Please give the listing again in full, leaving out its images.

Entries shown section start

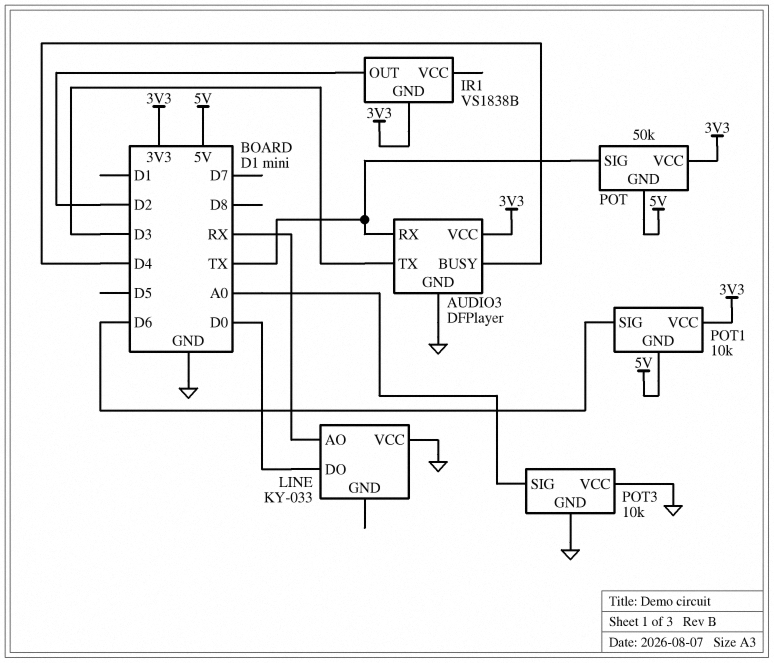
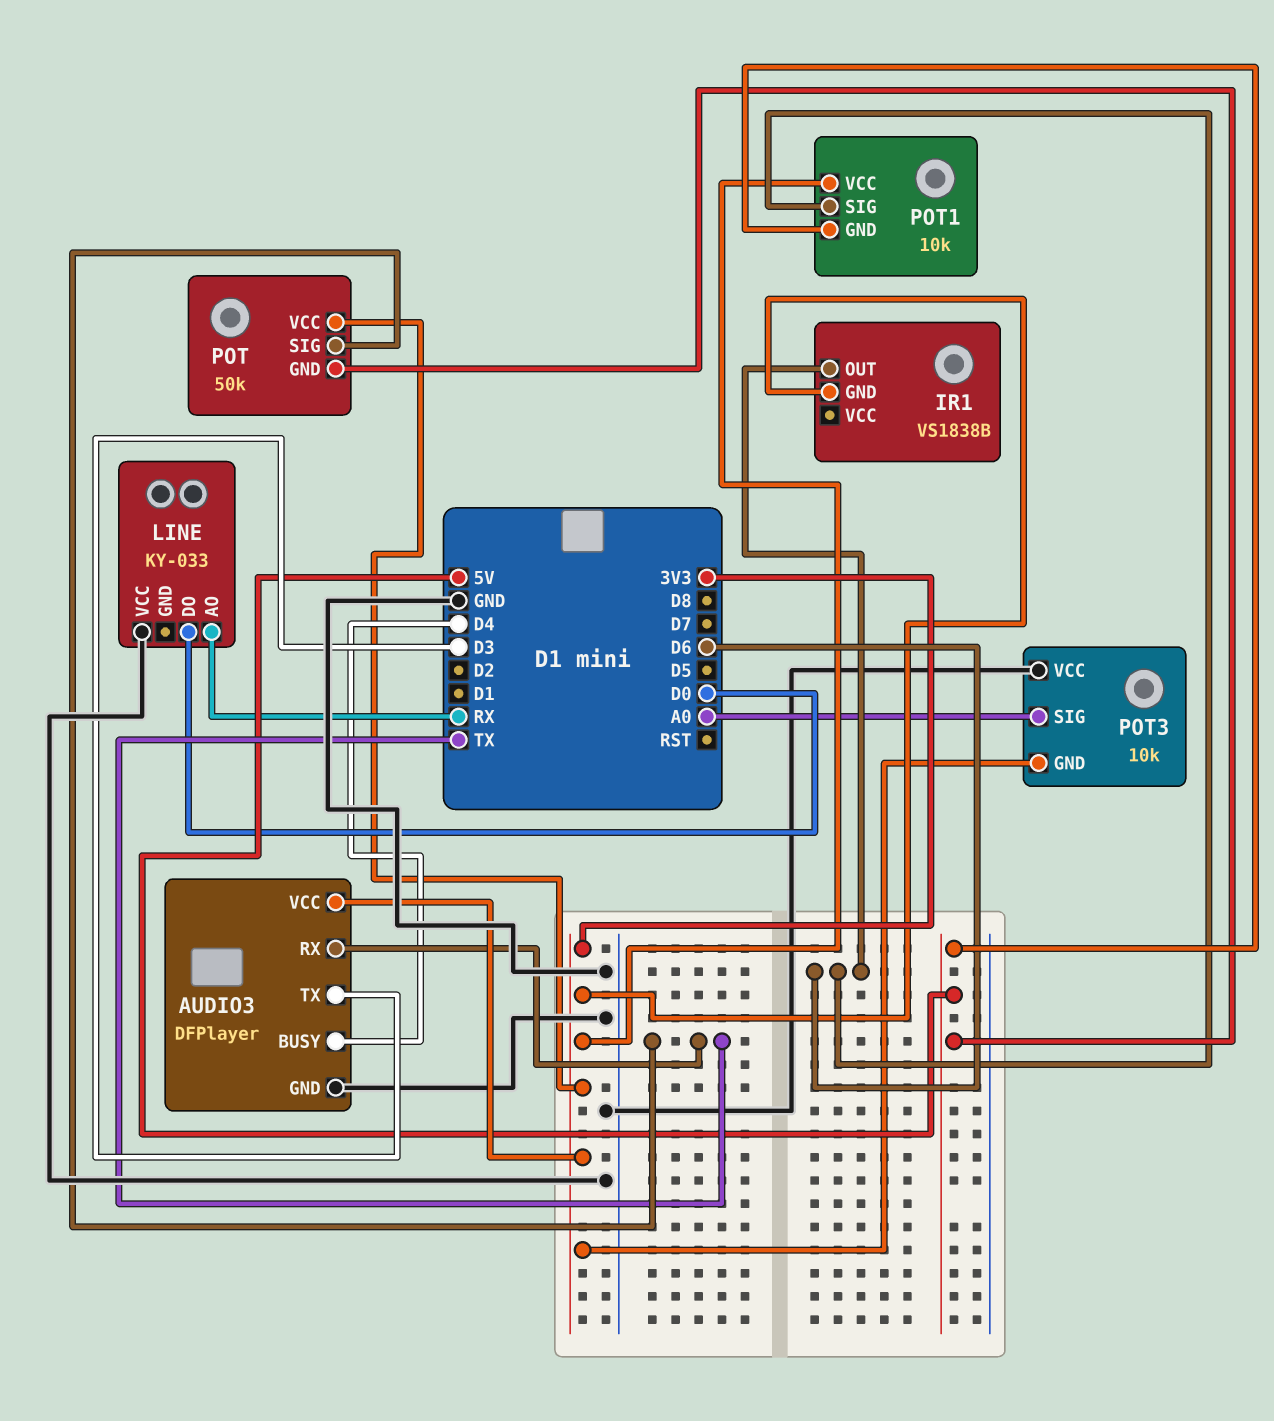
IR1 pin OUT: D2 -> D6
POT3 pin GND: GND -> 3V3

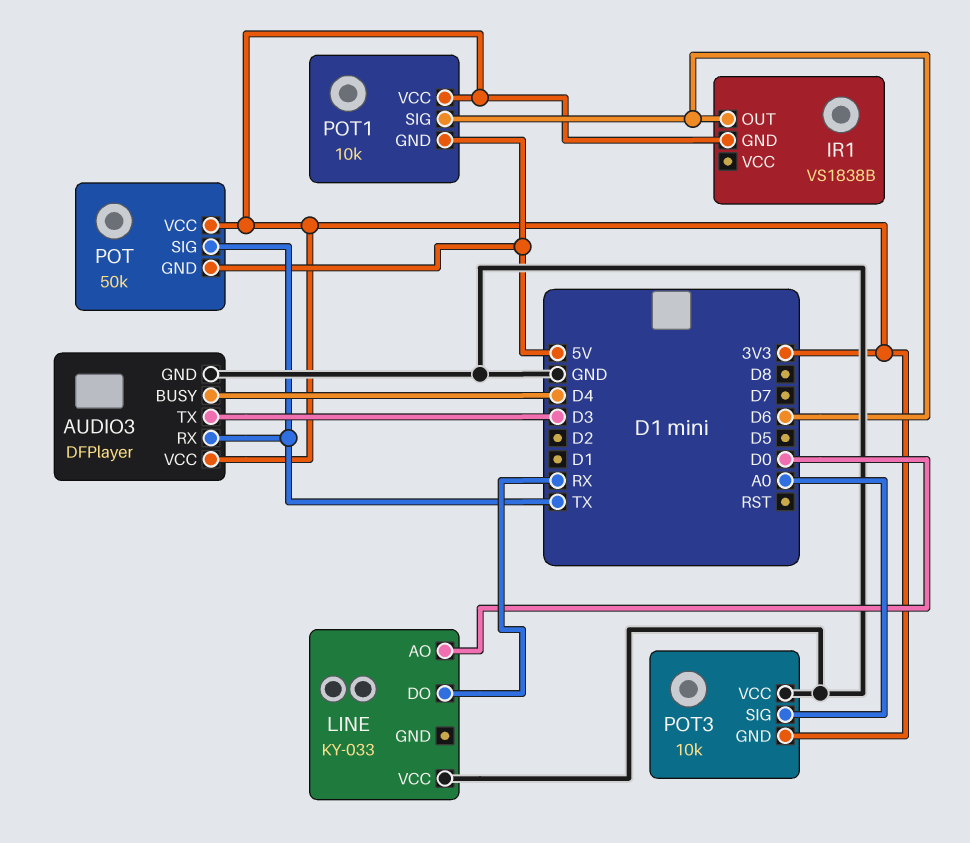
LINE pin AO: RX -> D0
LINE pin DO: D0 -> RX

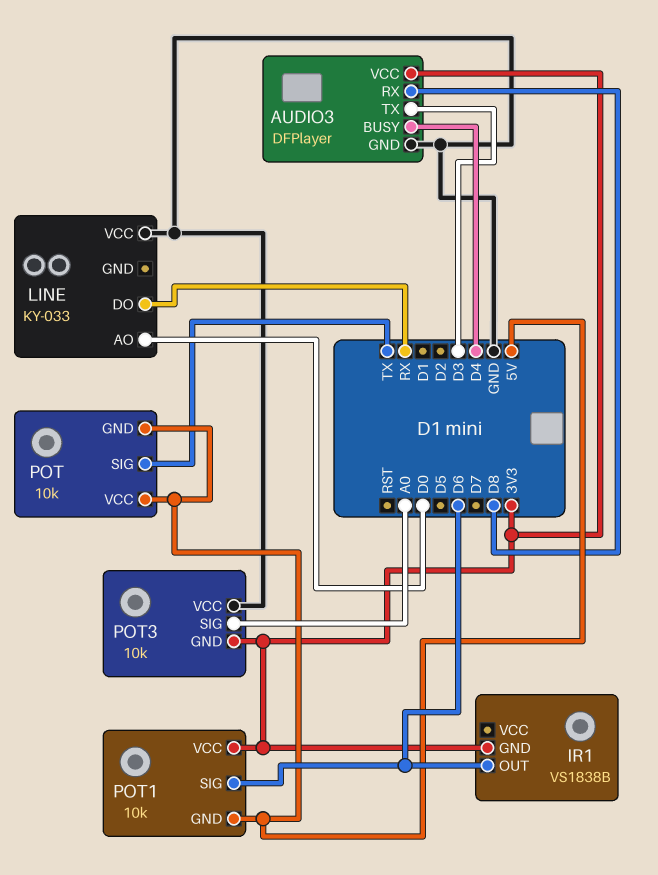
AUDIO3 pin RX: TX -> D8
POT: 50k -> 10k
POT pin VCC: 3V3 -> 5V

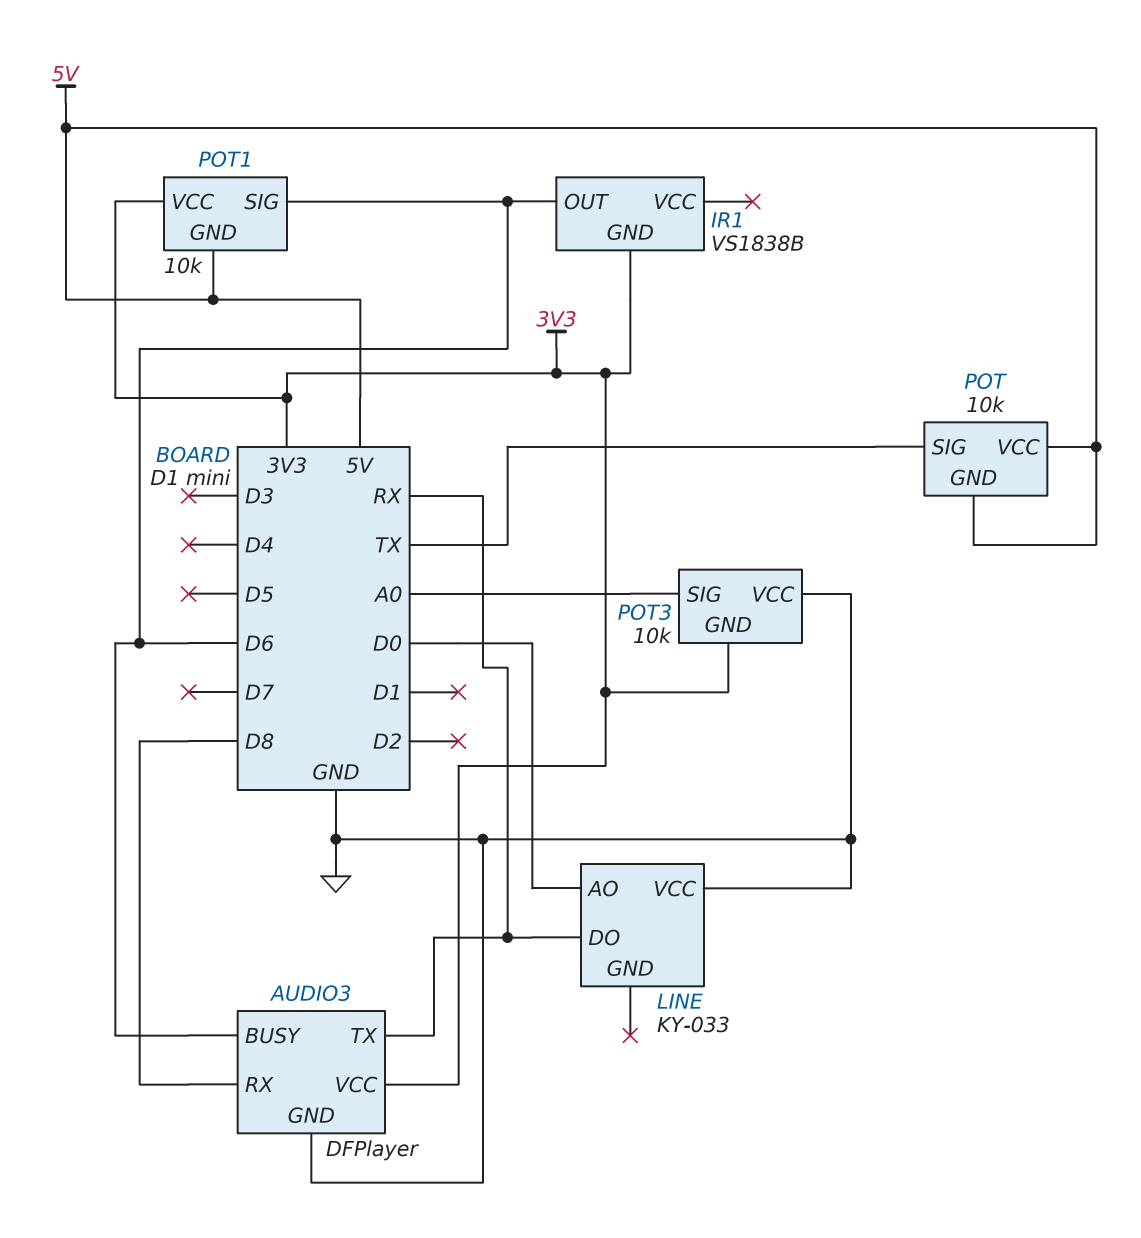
AUDIO3 pin BUSY: D4 -> D6
AUDIO3 pin TX: D3 -> RX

Entries shown section end

* Answer to this problem:
IR1 pin OUT: D2 -> D6
POT3 pin GND: GND -> 3V3

LINE pin AO: RX -> D0
LINE pin DO: D0 -> RX

AUDIO3 pin RX: TX -> D8
POT: 50k -> 10k
POT pin VCC: 3V3 -> 5V

AUDIO3 pin BUSY: D4 -> D6
AUDIO3 pin TX: D3 -> RX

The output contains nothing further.